Would you repeat every entry below word for word but drop the images?

((

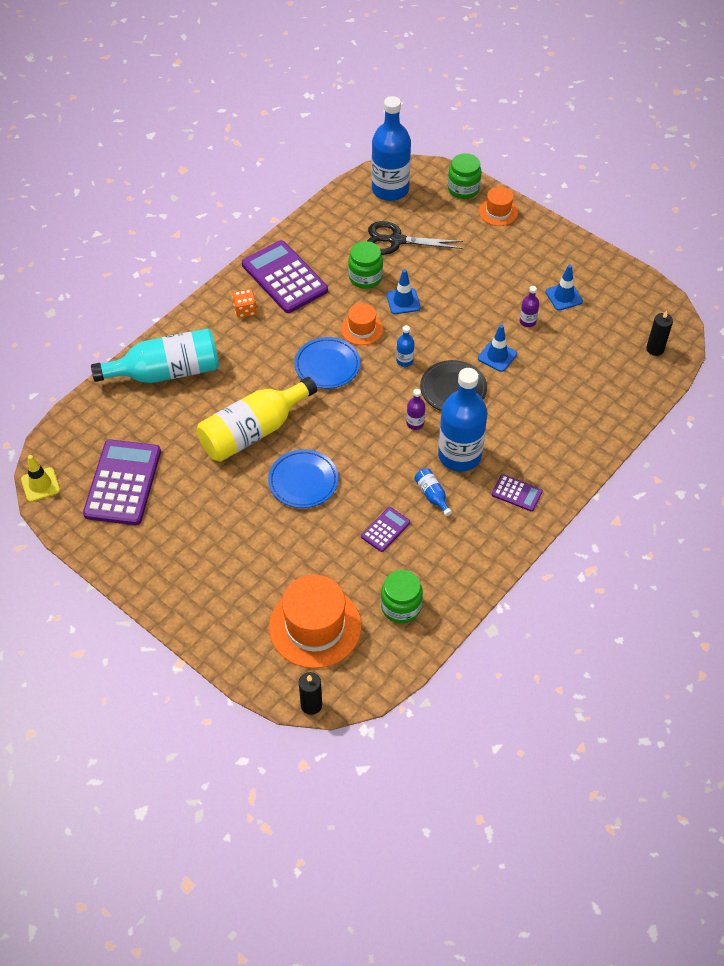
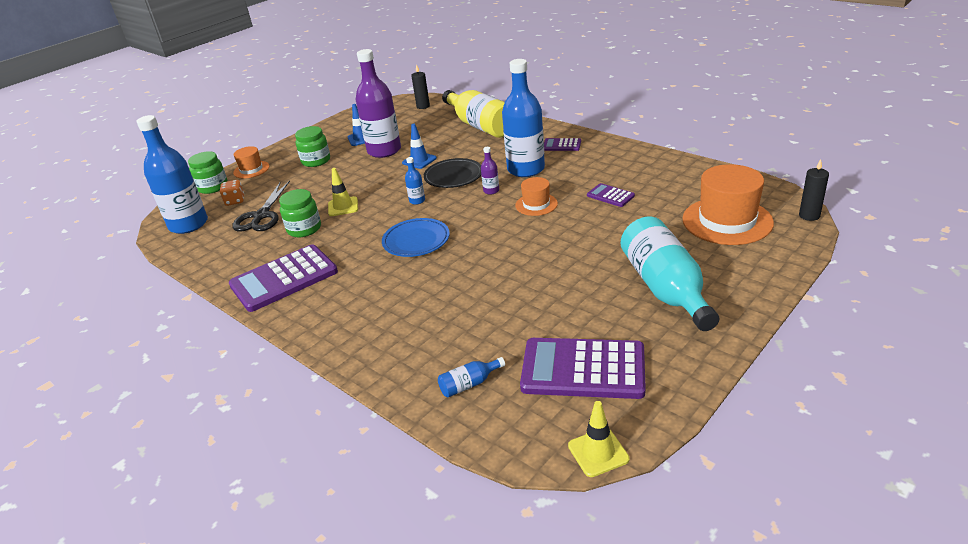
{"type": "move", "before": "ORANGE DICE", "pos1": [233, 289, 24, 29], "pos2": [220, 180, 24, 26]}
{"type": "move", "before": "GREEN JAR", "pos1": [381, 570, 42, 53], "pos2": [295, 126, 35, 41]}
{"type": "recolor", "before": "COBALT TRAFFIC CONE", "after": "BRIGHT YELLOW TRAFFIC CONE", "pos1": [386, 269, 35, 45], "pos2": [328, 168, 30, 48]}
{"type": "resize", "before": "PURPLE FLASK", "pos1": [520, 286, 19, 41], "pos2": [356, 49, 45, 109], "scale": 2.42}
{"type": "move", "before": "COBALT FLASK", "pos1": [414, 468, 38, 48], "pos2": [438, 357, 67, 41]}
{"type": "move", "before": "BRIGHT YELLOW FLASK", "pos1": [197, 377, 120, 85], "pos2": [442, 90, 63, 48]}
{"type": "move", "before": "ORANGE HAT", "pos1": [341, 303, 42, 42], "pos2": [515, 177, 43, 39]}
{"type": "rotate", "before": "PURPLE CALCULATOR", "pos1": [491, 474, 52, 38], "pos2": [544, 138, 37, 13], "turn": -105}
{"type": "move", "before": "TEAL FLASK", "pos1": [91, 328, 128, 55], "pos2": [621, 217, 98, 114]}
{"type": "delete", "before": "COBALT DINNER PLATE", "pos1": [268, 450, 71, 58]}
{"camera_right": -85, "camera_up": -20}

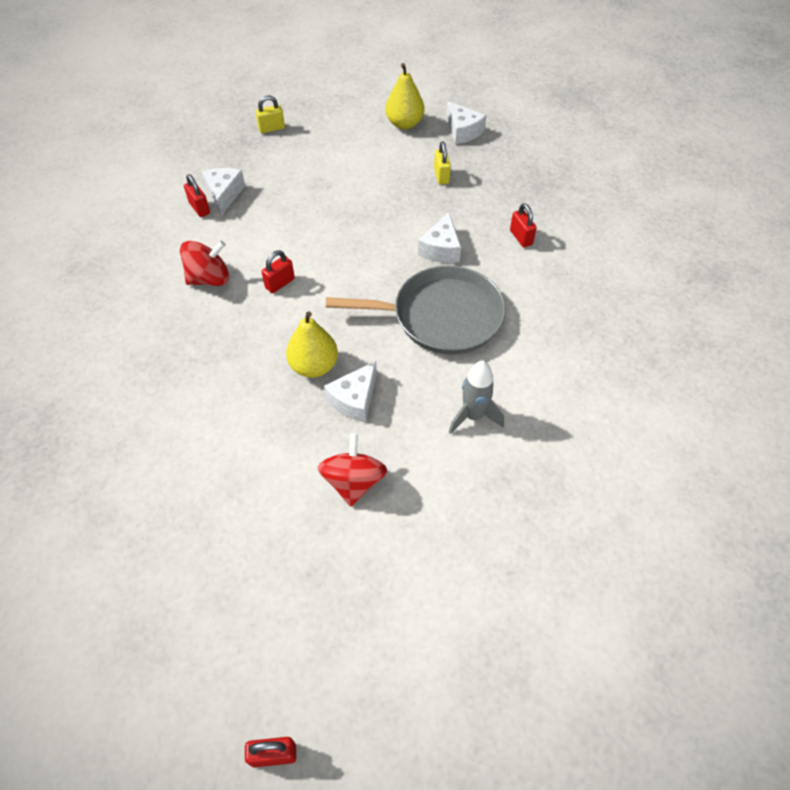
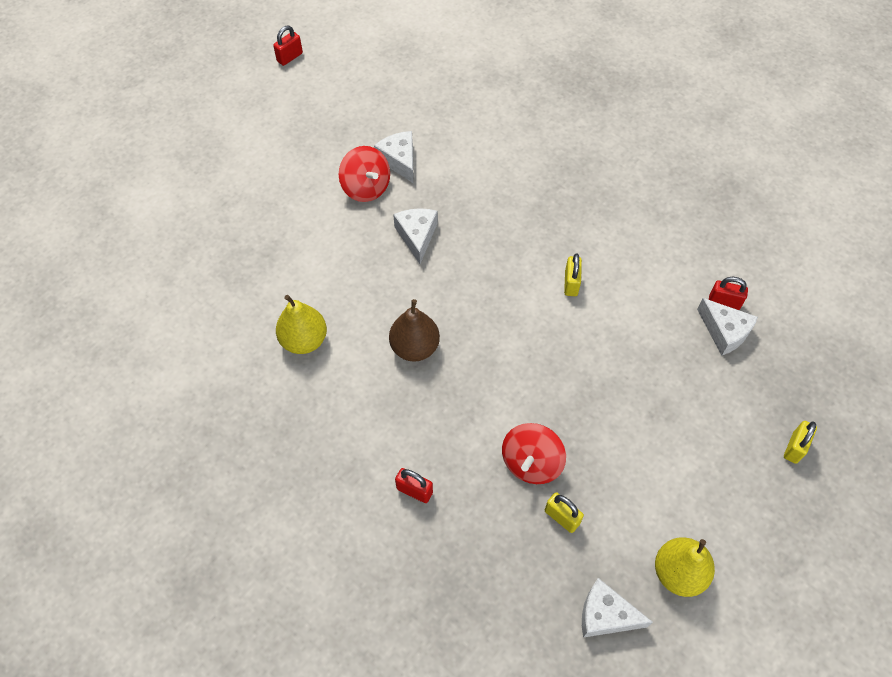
{"type": "move", "before": "BRIGHT YELLOW PEAR FRUIT", "pos1": [286, 311, 52, 67], "pos2": [276, 295, 51, 59]}
{"type": "move", "before": "WHITE PIECE OF CHEESE", "pos1": [418, 212, 43, 51], "pos2": [374, 131, 40, 53]}
{"type": "replace", "before": "GRAY FRYING PAN", "after": "DARK BROWN PEAR FRUIT", "pos1": [326, 266, 180, 89], "pos2": [389, 299, 51, 63]}
{"type": "move", "before": "CRIMSON SPINNING TOP", "pos1": [180, 241, 49, 45], "pos2": [502, 423, 64, 61]}
{"type": "recolor", "before": "CRIMSON PADLOCK", "after": "BRIGHT YELLOW PADLOCK", "pos1": [262, 250, 33, 43], "pos2": [564, 254, 18, 42]}
{"type": "delete", "before": "GRAY SPACESHIP", "pos1": [449, 360, 55, 74]}
{"camera_right": 140, "camera_up": 5}

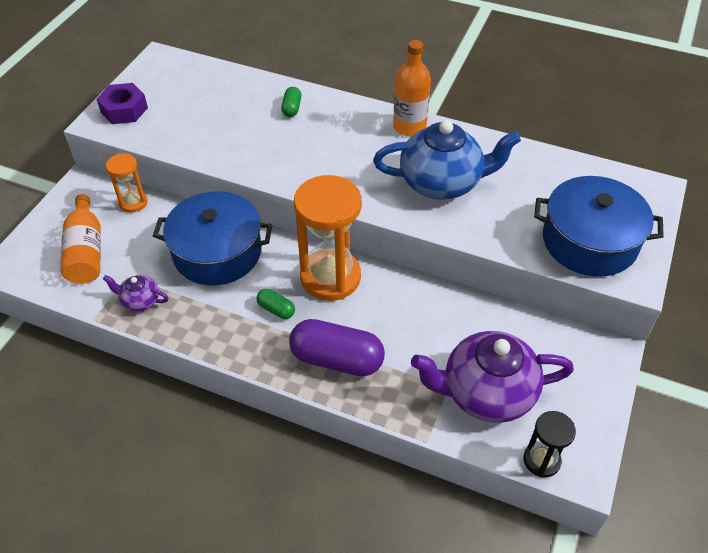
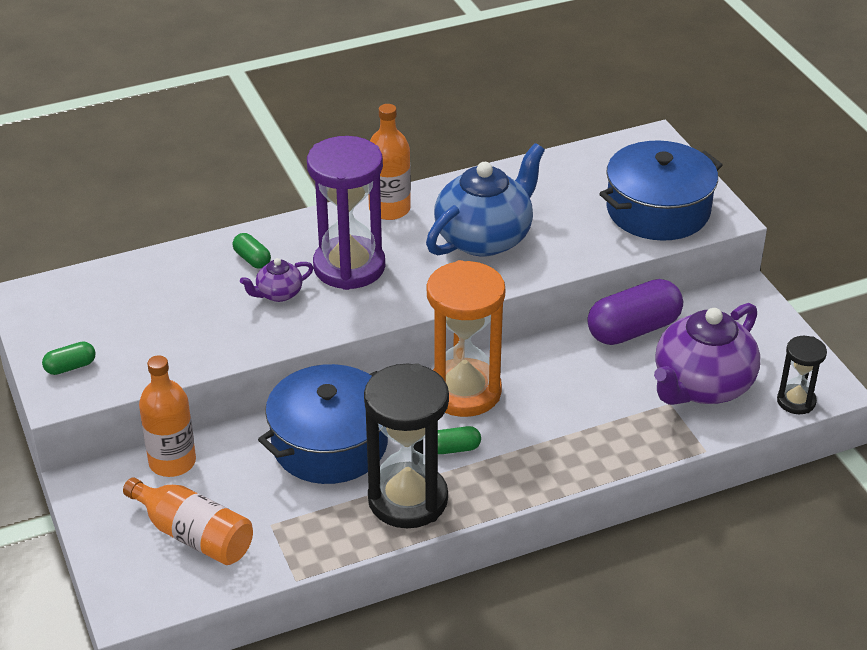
{"type": "replace", "before": "PURPLE HEXAGON NUT", "after": "GREEN PILL", "pos1": [96, 83, 52, 41], "pos2": [42, 341, 54, 34]}
{"type": "replace", "before": "ORANGE HOURGLASS", "after": "ORANGE FLASK", "pos1": [106, 153, 42, 60], "pos2": [139, 355, 57, 122]}
{"type": "move", "before": "PURPLE TEAPOT", "pos1": [103, 275, 66, 37], "pos2": [240, 258, 73, 44]}
{"type": "insert", "after": "PURPLE HOURGLASS", "pos2": [307, 136, 78, 154]}
{"type": "insert", "after": "JET-BLACK HOURGLASS", "pos2": [364, 363, 85, 165]}
{"type": "move", "before": "PURPLE PILL", "pos1": [289, 319, 96, 57], "pos2": [587, 279, 96, 66]}
{"camera_right": -45, "camera_up": -10}

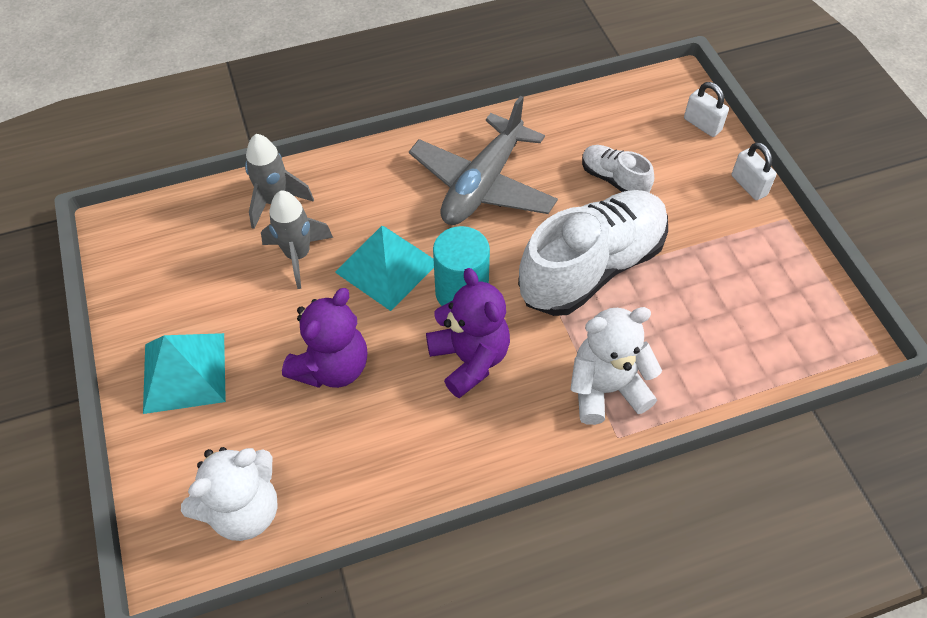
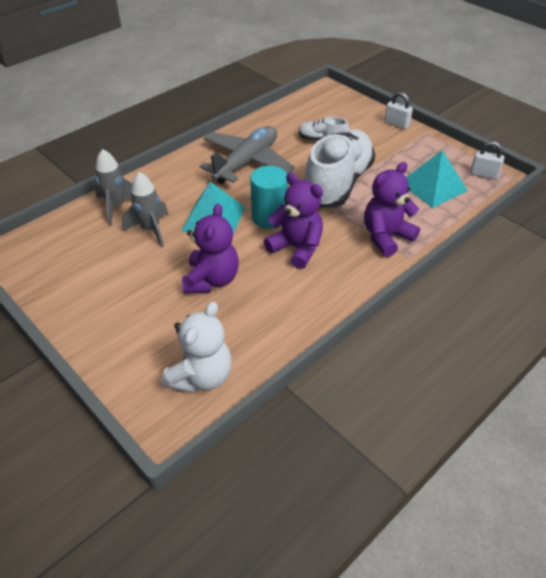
{"type": "rotate", "before": "GRAY PLANE", "pos1": [409, 96, 149, 129], "pos2": [200, 126, 95, 58], "turn": -150}
{"type": "recolor", "before": "WHITE STUFFED BEAR", "after": "PURPLE STUFFED BEAR", "pos1": [570, 307, 92, 118], "pos2": [364, 162, 56, 95]}
{"type": "move", "before": "TEAL PYRAMID", "pos1": [143, 333, 83, 81], "pos2": [406, 150, 62, 58]}
{"type": "move", "before": "WHITE PADLOCK", "pos1": [684, 82, 45, 55], "pos2": [470, 141, 34, 38]}
{"camera_right": -25, "camera_up": -10}

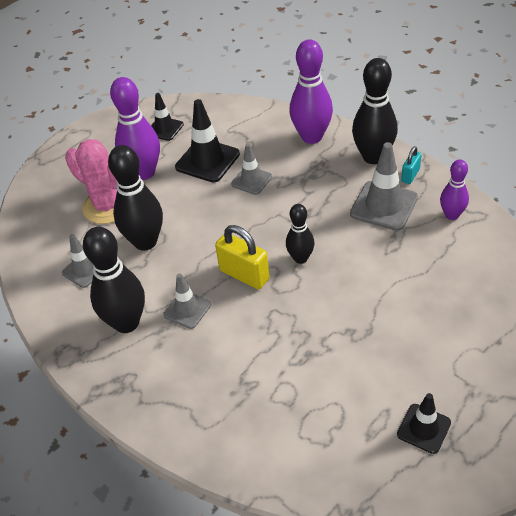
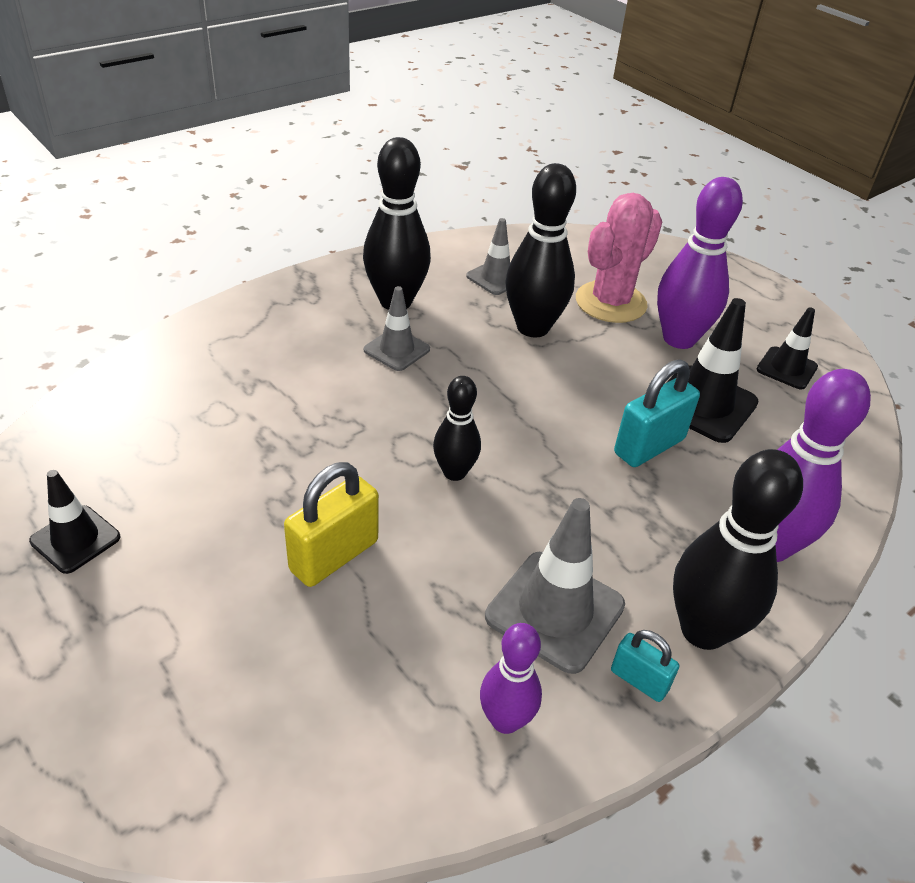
{"type": "move", "before": "BRIGHT YELLOW PADLOCK", "pos1": [215, 225, 55, 64], "pos2": [284, 462, 95, 125]}
{"type": "replace", "before": "GRAY TRAFFIC CONE", "after": "TEAL PADLOCK", "pos1": [231, 143, 41, 52], "pos2": [614, 360, 86, 107]}
{"camera_right": 90, "camera_up": -5}

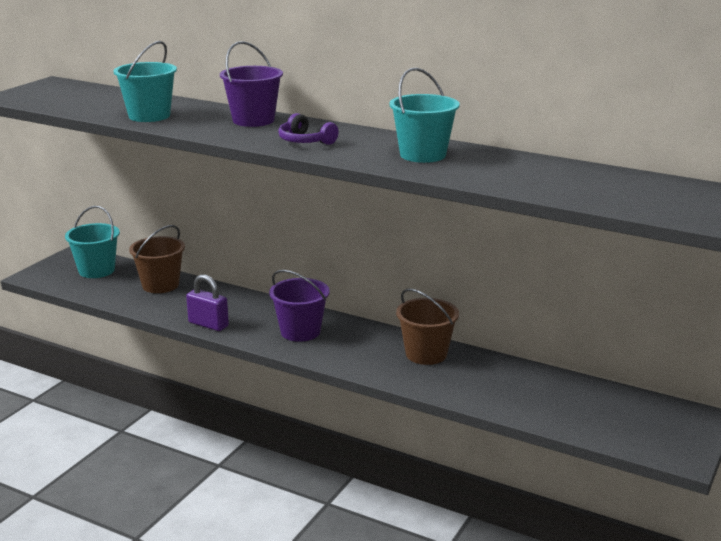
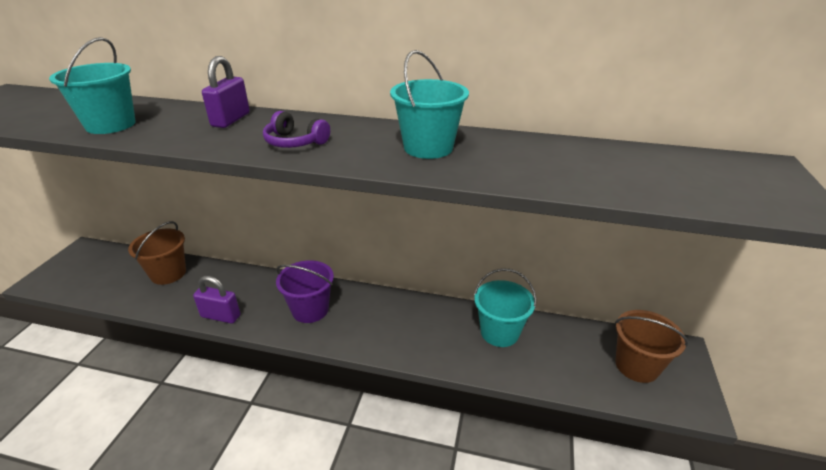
{"type": "replace", "before": "PURPLE BUCKET", "after": "PURPLE PADLOCK", "pos1": [220, 41, 63, 86], "pos2": [202, 56, 48, 72]}
{"type": "move", "before": "TEAL BUCKET", "pos1": [65, 206, 55, 72], "pos2": [474, 268, 63, 79]}
{"type": "move", "before": "DARK BROWN BUCKET", "pos1": [396, 289, 63, 76], "pos2": [615, 310, 73, 73]}
{"camera_right": -15, "camera_up": 10}

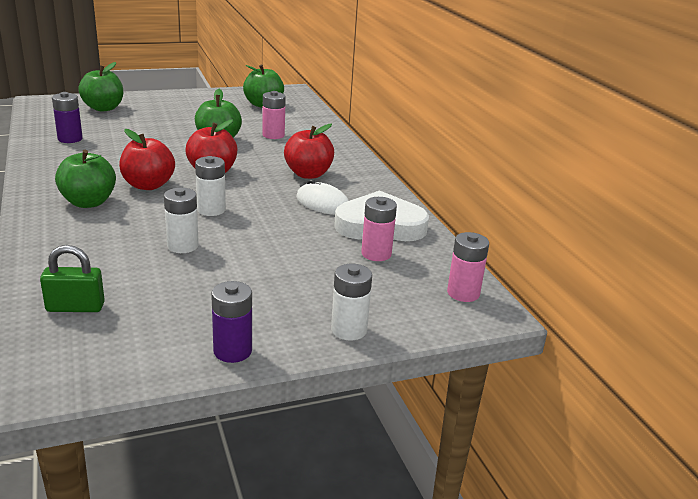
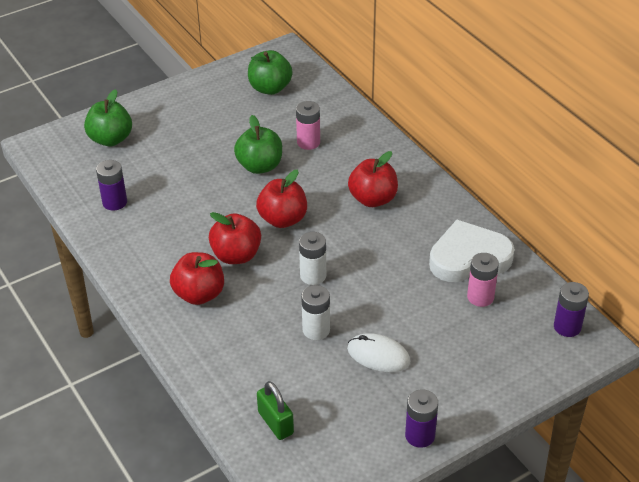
{"type": "recolor", "before": "GREEN TOY APPLE", "after": "CRIMSON TOY APPLE", "pos1": [55, 150, 61, 58], "pos2": [170, 252, 54, 53]}
{"type": "rotate", "before": "GREEN PADLOCK", "pos1": [40, 245, 65, 67], "pos2": [257, 381, 37, 59], "turn": 75}
{"type": "move", "before": "WHITE COMPUTER MOUSE", "pos1": [296, 179, 53, 36], "pos2": [347, 333, 63, 39]}
{"type": "recolor", "before": "PINK AA BATTERY", "after": "PURPLE AA BATTERY", "pos1": [447, 232, 42, 70], "pos2": [554, 282, 35, 55]}
{"type": "delete", "before": "WHITE AA BATTERY", "pos1": [331, 264, 41, 76]}
{"camera_right": -10, "camera_up": 15}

))

Solved exercise —
{"type": "move", "before": "ORANGE DICE", "pos1": [233, 289, 24, 29], "pos2": [220, 180, 24, 26]}
{"type": "move", "before": "GREEN JAR", "pos1": [381, 570, 42, 53], "pos2": [295, 126, 35, 41]}
{"type": "recolor", "before": "COBALT TRAFFIC CONE", "after": "BRIGHT YELLOW TRAFFIC CONE", "pos1": [386, 269, 35, 45], "pos2": [328, 168, 30, 48]}
{"type": "resize", "before": "PURPLE FLASK", "pos1": [520, 286, 19, 41], "pos2": [356, 49, 45, 109], "scale": 2.42}
{"type": "move", "before": "COBALT FLASK", "pos1": [414, 468, 38, 48], "pos2": [438, 357, 67, 41]}
{"type": "move", "before": "BRIGHT YELLOW FLASK", "pos1": [197, 377, 120, 85], "pos2": [442, 90, 63, 48]}
{"type": "move", "before": "ORANGE HAT", "pos1": [341, 303, 42, 42], "pos2": [515, 177, 43, 39]}
{"type": "rotate", "before": "PURPLE CALCULATOR", "pos1": [491, 474, 52, 38], "pos2": [544, 138, 37, 13], "turn": -105}
{"type": "move", "before": "TEAL FLASK", "pos1": [91, 328, 128, 55], "pos2": [621, 217, 98, 114]}
{"type": "delete", "before": "COBALT DINNER PLATE", "pos1": [268, 450, 71, 58]}
{"camera_right": -85, "camera_up": -20}

{"type": "move", "before": "BRIGHT YELLOW PEAR FRUIT", "pos1": [286, 311, 52, 67], "pos2": [276, 295, 51, 59]}
{"type": "move", "before": "WHITE PIECE OF CHEESE", "pos1": [418, 212, 43, 51], "pos2": [374, 131, 40, 53]}
{"type": "replace", "before": "GRAY FRYING PAN", "after": "DARK BROWN PEAR FRUIT", "pos1": [326, 266, 180, 89], "pos2": [389, 299, 51, 63]}
{"type": "move", "before": "CRIMSON SPINNING TOP", "pos1": [180, 241, 49, 45], "pos2": [502, 423, 64, 61]}
{"type": "recolor", "before": "CRIMSON PADLOCK", "after": "BRIGHT YELLOW PADLOCK", "pos1": [262, 250, 33, 43], "pos2": [564, 254, 18, 42]}
{"type": "delete", "before": "GRAY SPACESHIP", "pos1": [449, 360, 55, 74]}
{"camera_right": 140, "camera_up": 5}

{"type": "replace", "before": "PURPLE HEXAGON NUT", "after": "GREEN PILL", "pos1": [96, 83, 52, 41], "pos2": [42, 341, 54, 34]}
{"type": "replace", "before": "ORANGE HOURGLASS", "after": "ORANGE FLASK", "pos1": [106, 153, 42, 60], "pos2": [139, 355, 57, 122]}
{"type": "move", "before": "PURPLE TEAPOT", "pos1": [103, 275, 66, 37], "pos2": [240, 258, 73, 44]}
{"type": "insert", "after": "PURPLE HOURGLASS", "pos2": [307, 136, 78, 154]}
{"type": "insert", "after": "JET-BLACK HOURGLASS", "pos2": [364, 363, 85, 165]}
{"type": "move", "before": "PURPLE PILL", "pos1": [289, 319, 96, 57], "pos2": [587, 279, 96, 66]}
{"camera_right": -45, "camera_up": -10}

{"type": "rotate", "before": "GRAY PLANE", "pos1": [409, 96, 149, 129], "pos2": [200, 126, 95, 58], "turn": -150}
{"type": "recolor", "before": "WHITE STUFFED BEAR", "after": "PURPLE STUFFED BEAR", "pos1": [570, 307, 92, 118], "pos2": [364, 162, 56, 95]}
{"type": "move", "before": "TEAL PYRAMID", "pos1": [143, 333, 83, 81], "pos2": [406, 150, 62, 58]}
{"type": "move", "before": "WHITE PADLOCK", "pos1": [684, 82, 45, 55], "pos2": [470, 141, 34, 38]}
{"camera_right": -25, "camera_up": -10}

{"type": "move", "before": "BRIGHT YELLOW PADLOCK", "pos1": [215, 225, 55, 64], "pos2": [284, 462, 95, 125]}
{"type": "replace", "before": "GRAY TRAFFIC CONE", "after": "TEAL PADLOCK", "pos1": [231, 143, 41, 52], "pos2": [614, 360, 86, 107]}
{"camera_right": 90, "camera_up": -5}

{"type": "replace", "before": "PURPLE BUCKET", "after": "PURPLE PADLOCK", "pos1": [220, 41, 63, 86], "pos2": [202, 56, 48, 72]}
{"type": "move", "before": "TEAL BUCKET", "pos1": [65, 206, 55, 72], "pos2": [474, 268, 63, 79]}
{"type": "move", "before": "DARK BROWN BUCKET", "pos1": [396, 289, 63, 76], "pos2": [615, 310, 73, 73]}
{"camera_right": -15, "camera_up": 10}

{"type": "recolor", "before": "GREEN TOY APPLE", "after": "CRIMSON TOY APPLE", "pos1": [55, 150, 61, 58], "pos2": [170, 252, 54, 53]}
{"type": "rotate", "before": "GREEN PADLOCK", "pos1": [40, 245, 65, 67], "pos2": [257, 381, 37, 59], "turn": 75}
{"type": "move", "before": "WHITE COMPUTER MOUSE", "pos1": [296, 179, 53, 36], "pos2": [347, 333, 63, 39]}
{"type": "recolor", "before": "PINK AA BATTERY", "after": "PURPLE AA BATTERY", "pos1": [447, 232, 42, 70], "pos2": [554, 282, 35, 55]}
{"type": "delete", "before": "WHITE AA BATTERY", "pos1": [331, 264, 41, 76]}
{"camera_right": -10, "camera_up": 15}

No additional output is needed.